>>
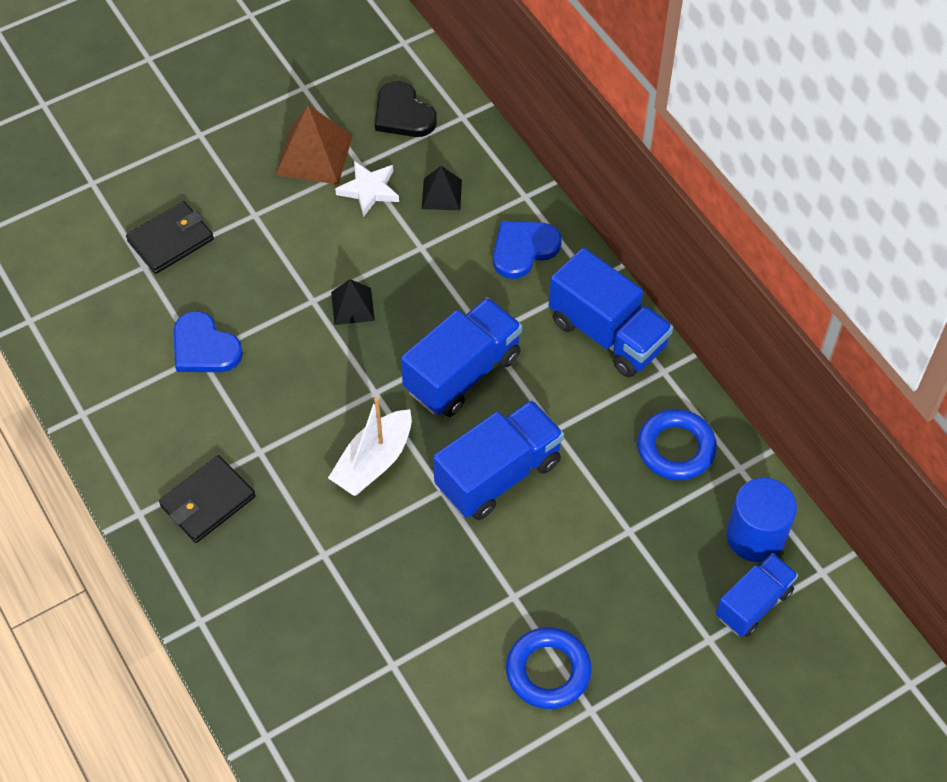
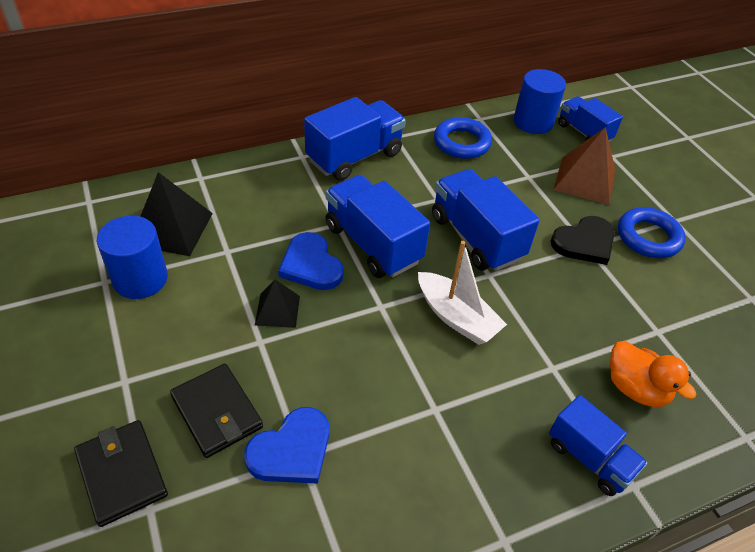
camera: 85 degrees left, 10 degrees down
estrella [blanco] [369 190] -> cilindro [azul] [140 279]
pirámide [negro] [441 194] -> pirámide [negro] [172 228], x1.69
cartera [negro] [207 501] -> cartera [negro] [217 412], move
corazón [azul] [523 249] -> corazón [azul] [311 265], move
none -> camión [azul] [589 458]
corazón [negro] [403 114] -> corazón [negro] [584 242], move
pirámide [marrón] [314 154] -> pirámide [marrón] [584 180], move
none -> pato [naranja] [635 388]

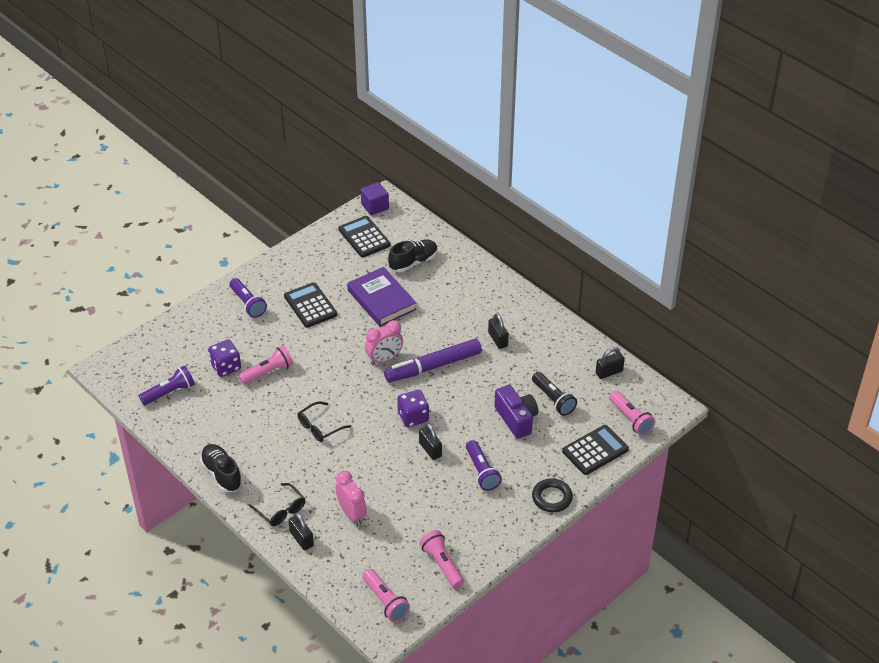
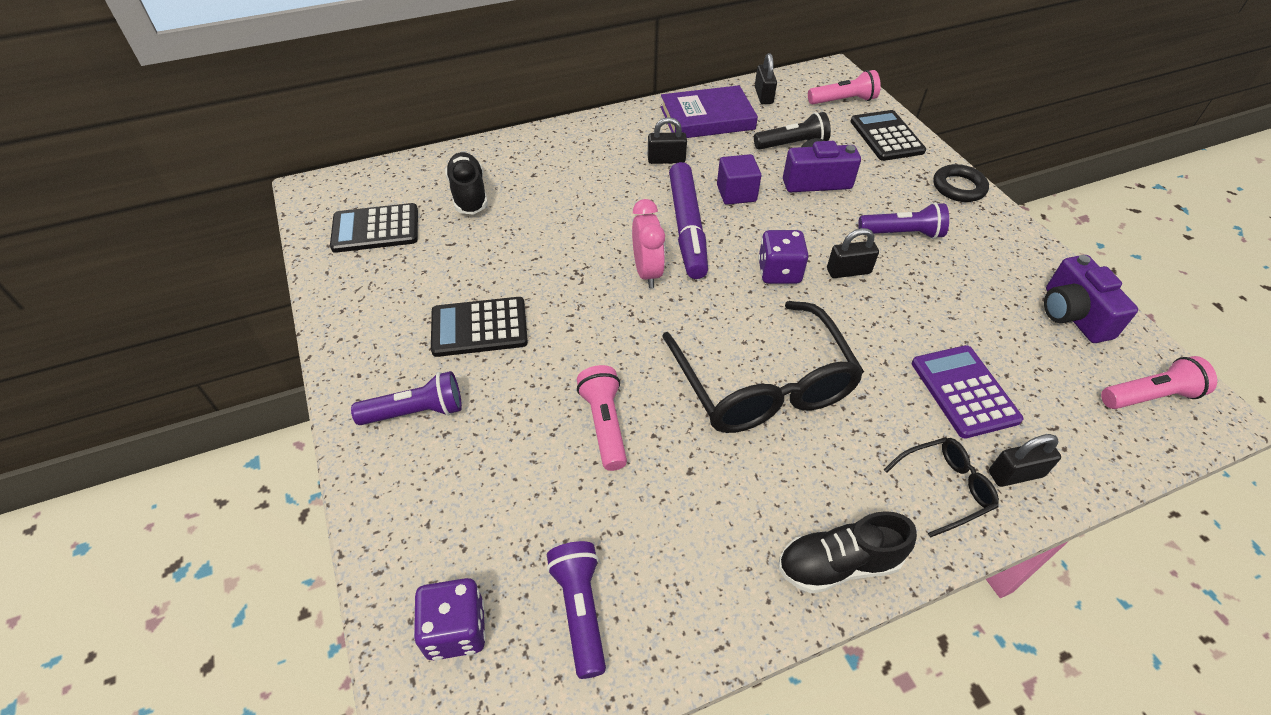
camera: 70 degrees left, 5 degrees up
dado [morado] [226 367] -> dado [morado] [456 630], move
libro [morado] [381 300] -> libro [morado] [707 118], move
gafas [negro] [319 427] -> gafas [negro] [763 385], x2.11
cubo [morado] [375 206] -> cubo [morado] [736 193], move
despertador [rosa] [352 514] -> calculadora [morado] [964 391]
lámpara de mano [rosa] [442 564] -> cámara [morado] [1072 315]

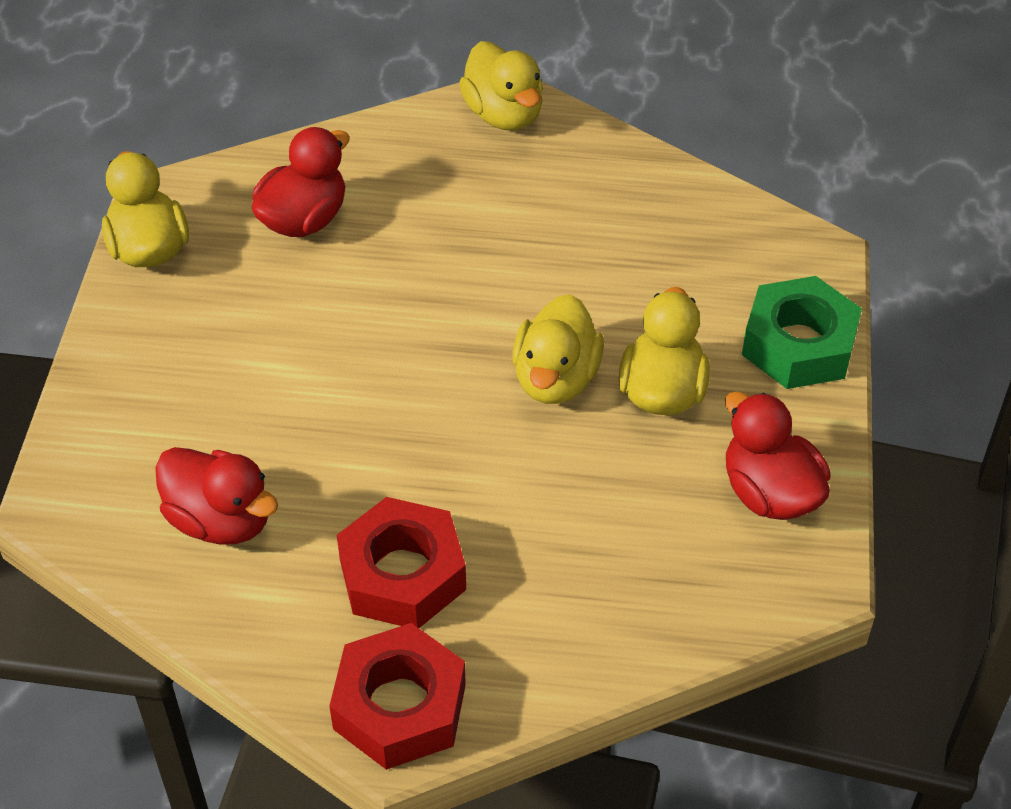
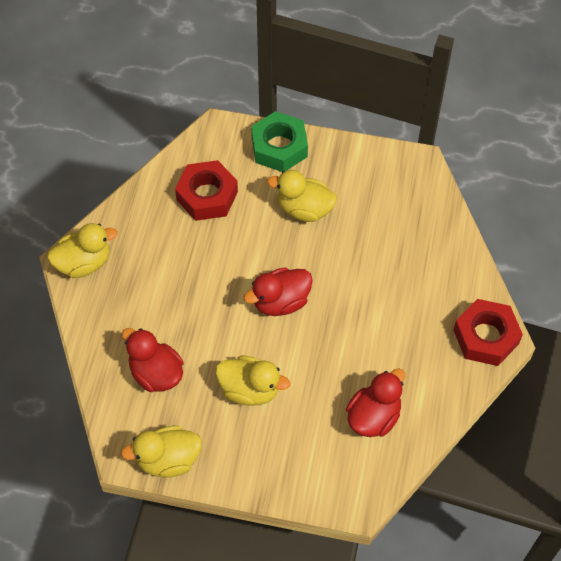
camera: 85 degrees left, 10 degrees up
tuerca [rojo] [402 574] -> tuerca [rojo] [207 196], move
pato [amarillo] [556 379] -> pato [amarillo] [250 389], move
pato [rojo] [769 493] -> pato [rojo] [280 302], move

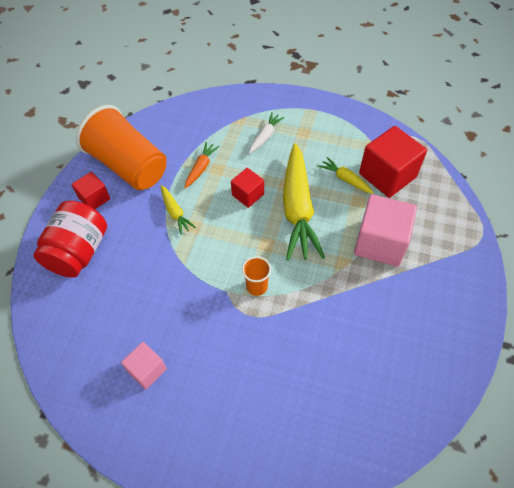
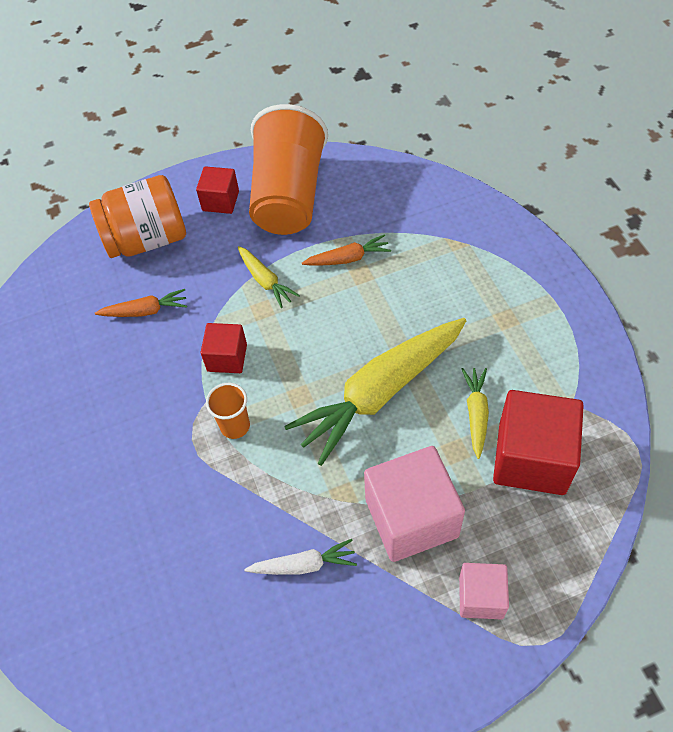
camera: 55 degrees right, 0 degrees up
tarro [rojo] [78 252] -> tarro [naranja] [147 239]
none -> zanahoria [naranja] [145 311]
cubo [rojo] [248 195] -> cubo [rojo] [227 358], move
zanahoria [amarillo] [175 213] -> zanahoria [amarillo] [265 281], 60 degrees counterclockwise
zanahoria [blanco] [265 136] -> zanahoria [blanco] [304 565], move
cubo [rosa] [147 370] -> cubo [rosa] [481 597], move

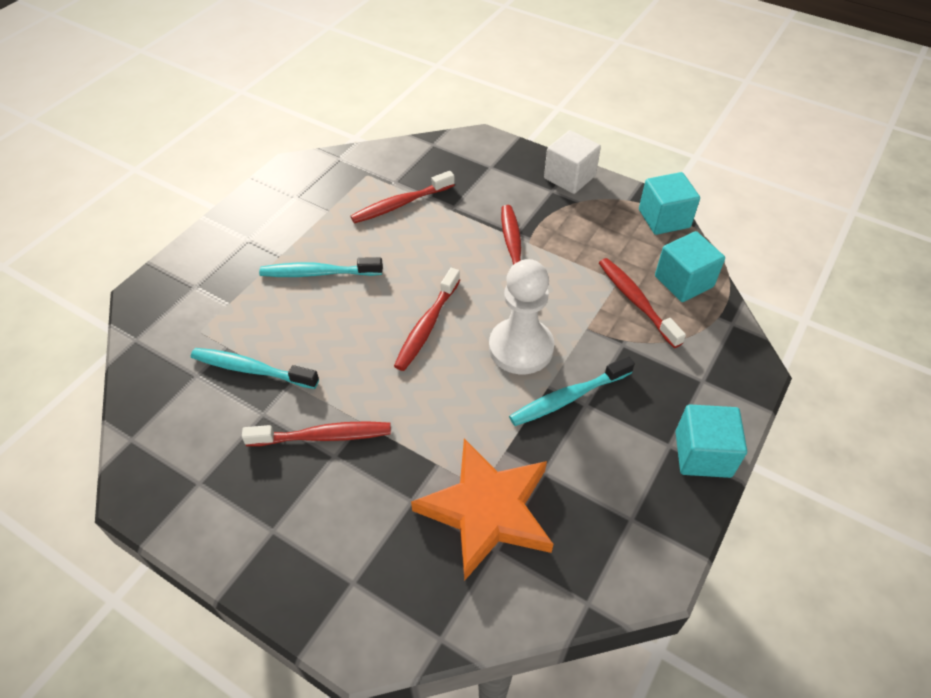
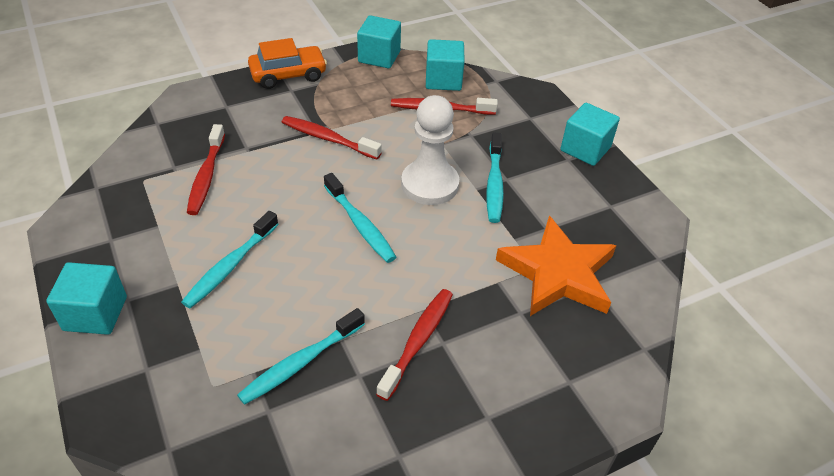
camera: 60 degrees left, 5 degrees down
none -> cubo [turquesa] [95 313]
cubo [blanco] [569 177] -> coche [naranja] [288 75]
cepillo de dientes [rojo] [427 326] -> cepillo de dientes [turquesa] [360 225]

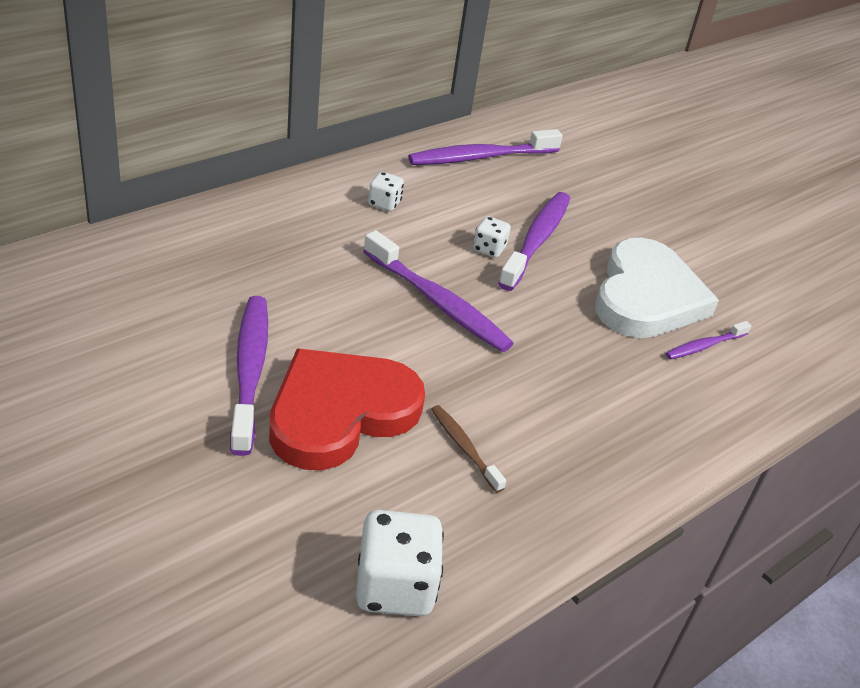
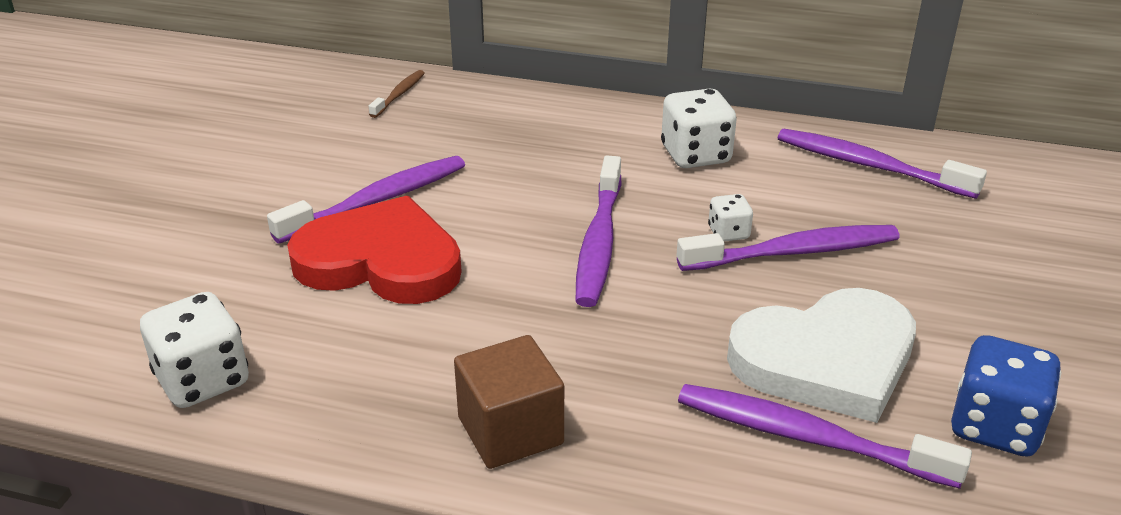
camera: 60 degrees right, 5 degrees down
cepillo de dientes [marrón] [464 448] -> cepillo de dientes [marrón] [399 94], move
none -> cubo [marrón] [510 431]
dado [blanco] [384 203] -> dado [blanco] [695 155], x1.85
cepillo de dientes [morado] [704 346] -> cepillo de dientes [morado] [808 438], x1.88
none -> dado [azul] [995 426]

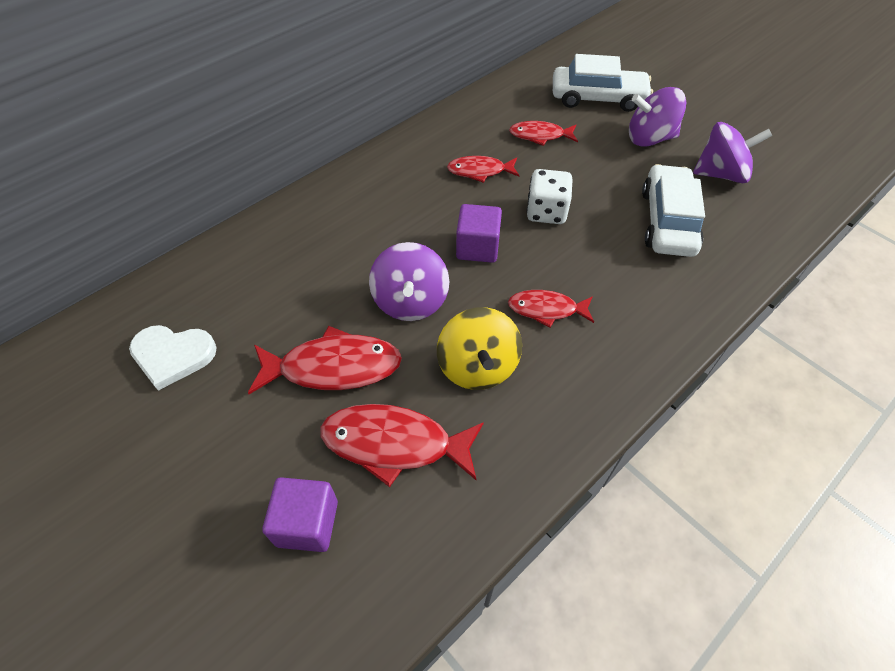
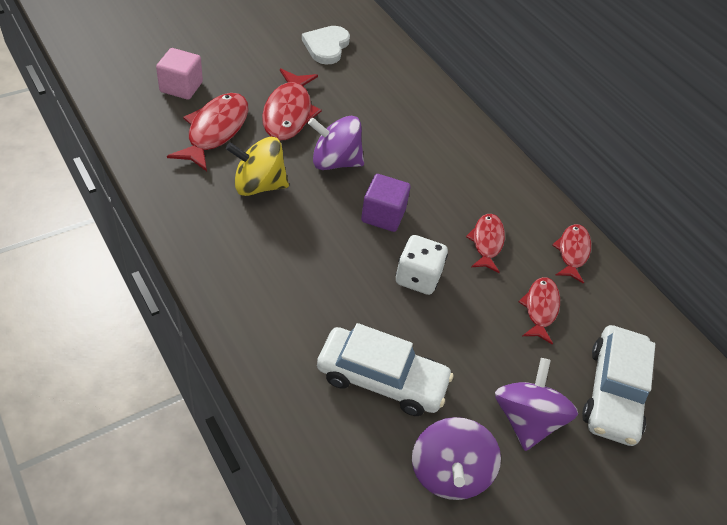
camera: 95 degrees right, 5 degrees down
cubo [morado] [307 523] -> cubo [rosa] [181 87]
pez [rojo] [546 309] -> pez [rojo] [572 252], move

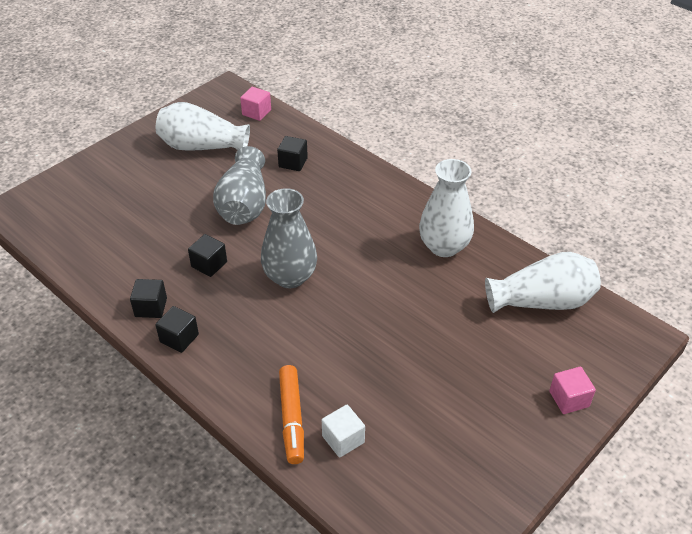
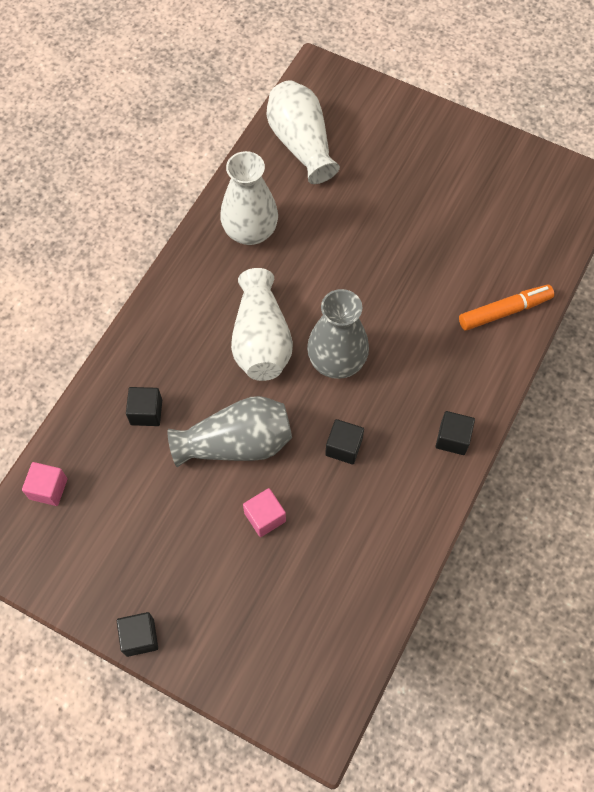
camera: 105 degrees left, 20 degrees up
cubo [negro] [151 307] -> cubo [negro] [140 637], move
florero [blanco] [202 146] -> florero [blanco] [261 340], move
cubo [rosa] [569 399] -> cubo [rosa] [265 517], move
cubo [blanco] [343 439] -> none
<<
Each line holding the word "pirámide" must be copied from the data.

pirámide [negro] [441 194] -> pirámide [negro] [172 228], x1.69
pirámide [marrón] [314 154] -> pirámide [marrón] [584 180], move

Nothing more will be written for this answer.